• INFORMATION:
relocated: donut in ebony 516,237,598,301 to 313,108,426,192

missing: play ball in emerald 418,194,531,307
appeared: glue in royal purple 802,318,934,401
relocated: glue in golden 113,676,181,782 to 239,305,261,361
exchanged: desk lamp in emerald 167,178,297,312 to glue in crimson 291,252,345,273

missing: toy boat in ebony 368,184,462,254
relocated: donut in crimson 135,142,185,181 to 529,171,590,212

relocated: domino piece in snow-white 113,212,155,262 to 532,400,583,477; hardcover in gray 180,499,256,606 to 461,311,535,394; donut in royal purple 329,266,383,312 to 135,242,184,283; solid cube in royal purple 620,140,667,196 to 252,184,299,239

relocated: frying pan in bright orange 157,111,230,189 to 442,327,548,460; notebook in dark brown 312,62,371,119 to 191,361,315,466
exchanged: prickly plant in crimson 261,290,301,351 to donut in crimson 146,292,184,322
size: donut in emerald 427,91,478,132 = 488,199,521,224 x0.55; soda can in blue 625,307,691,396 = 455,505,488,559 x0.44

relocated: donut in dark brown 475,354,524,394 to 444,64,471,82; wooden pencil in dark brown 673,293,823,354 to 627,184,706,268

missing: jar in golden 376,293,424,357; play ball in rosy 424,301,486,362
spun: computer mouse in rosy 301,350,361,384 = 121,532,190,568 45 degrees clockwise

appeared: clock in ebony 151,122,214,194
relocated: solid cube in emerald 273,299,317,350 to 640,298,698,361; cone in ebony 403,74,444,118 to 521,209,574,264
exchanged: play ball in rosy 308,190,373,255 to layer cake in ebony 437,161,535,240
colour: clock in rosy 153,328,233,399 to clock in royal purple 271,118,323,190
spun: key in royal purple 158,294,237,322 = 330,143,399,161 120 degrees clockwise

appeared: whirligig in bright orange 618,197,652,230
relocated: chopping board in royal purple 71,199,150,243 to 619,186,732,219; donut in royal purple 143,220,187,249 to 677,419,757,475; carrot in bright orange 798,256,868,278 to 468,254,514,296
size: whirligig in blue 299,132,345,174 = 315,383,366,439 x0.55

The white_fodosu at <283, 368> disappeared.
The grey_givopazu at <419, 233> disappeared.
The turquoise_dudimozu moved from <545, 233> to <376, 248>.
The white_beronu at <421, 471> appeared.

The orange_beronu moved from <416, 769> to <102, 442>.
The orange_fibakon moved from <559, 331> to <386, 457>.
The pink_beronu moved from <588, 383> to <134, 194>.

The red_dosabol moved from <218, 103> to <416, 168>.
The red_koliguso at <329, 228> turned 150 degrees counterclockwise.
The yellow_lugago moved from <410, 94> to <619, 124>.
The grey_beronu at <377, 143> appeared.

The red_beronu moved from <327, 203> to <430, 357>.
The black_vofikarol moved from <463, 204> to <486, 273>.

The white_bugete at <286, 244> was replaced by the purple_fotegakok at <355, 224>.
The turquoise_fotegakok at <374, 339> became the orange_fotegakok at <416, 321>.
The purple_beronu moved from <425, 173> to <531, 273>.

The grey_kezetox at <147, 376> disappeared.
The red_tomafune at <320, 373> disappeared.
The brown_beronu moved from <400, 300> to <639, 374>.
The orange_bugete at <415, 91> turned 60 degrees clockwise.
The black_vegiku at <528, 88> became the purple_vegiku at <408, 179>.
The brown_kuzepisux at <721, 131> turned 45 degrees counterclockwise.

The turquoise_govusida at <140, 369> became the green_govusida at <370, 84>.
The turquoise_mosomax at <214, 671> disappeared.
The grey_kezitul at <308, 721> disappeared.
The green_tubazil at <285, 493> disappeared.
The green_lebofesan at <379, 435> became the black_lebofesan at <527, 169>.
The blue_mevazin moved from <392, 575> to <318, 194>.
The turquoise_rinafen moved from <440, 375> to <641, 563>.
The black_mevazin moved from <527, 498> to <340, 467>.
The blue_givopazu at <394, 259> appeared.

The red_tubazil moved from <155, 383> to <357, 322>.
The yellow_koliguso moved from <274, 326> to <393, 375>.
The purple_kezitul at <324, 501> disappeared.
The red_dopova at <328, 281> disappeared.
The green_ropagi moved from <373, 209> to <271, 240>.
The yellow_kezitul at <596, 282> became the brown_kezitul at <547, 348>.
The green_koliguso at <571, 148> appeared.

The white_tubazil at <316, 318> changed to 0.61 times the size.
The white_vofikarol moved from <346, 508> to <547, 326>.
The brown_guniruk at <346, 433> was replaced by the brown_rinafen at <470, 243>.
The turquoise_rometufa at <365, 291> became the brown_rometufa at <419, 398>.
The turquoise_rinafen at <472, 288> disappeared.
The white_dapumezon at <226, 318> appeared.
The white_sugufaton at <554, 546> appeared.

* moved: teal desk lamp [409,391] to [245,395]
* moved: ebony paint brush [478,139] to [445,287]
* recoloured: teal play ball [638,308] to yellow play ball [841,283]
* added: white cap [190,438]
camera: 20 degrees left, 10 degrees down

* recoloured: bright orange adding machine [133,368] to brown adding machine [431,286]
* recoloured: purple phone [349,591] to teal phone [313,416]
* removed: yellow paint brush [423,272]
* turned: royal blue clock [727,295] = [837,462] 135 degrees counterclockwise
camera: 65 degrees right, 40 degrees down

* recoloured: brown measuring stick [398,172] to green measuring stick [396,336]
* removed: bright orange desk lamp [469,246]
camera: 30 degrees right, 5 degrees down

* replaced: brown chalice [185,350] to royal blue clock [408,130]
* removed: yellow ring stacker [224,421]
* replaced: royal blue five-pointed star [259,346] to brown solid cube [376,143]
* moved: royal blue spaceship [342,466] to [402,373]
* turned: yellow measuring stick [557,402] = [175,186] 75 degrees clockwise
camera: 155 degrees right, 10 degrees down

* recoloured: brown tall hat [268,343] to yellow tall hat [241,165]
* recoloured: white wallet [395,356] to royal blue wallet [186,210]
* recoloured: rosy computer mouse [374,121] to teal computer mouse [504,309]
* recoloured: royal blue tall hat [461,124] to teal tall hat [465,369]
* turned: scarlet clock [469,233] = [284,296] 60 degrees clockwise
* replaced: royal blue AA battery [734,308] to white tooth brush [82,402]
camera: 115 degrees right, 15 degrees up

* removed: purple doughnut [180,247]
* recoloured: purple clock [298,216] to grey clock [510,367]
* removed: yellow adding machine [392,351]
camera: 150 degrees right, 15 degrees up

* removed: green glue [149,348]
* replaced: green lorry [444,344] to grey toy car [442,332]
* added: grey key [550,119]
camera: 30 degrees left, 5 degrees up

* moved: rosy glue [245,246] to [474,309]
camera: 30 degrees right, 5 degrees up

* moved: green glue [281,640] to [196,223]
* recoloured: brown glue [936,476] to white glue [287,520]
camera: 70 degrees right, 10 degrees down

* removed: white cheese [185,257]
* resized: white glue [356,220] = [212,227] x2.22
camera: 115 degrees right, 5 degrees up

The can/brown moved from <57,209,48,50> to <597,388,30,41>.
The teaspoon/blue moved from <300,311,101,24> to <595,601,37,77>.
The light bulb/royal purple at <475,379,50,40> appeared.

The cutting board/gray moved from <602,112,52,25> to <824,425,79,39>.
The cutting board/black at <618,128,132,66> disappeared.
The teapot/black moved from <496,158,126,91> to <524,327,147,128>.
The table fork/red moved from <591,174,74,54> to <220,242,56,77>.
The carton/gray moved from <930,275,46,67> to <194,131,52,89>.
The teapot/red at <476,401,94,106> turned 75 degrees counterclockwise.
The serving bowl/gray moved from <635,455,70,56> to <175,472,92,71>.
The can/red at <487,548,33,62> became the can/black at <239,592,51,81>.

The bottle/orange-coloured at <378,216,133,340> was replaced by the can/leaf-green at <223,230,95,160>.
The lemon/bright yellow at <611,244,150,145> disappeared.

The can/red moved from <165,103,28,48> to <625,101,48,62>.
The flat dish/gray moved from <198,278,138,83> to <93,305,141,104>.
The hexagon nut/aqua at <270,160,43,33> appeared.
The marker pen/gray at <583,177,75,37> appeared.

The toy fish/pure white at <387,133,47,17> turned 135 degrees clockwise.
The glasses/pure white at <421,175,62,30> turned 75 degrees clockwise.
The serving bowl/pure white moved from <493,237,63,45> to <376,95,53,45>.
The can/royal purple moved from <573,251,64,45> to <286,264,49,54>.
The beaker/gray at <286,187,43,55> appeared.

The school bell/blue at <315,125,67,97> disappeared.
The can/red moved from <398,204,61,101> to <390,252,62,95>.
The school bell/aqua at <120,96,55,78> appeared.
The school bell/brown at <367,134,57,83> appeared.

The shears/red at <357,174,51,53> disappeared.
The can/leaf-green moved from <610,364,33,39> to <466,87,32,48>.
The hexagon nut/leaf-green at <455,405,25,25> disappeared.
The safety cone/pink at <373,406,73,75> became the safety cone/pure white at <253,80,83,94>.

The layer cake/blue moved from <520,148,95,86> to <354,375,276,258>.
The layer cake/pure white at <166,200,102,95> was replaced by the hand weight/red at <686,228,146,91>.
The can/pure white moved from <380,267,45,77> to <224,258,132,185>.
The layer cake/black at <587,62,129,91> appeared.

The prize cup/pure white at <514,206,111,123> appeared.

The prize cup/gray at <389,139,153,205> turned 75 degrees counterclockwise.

• WHAT YOU ARE ASKED TO DO: From the records above, print exactly the lines that run from the line with "The grey_givopazu at <419, 233> disappeared." to the line with "The turquoise_dudimozu moved", inclusive.

• SOLUTION FOR THIS PROBLEM:
The grey_givopazu at <419, 233> disappeared.
The turquoise_dudimozu moved from <545, 233> to <376, 248>.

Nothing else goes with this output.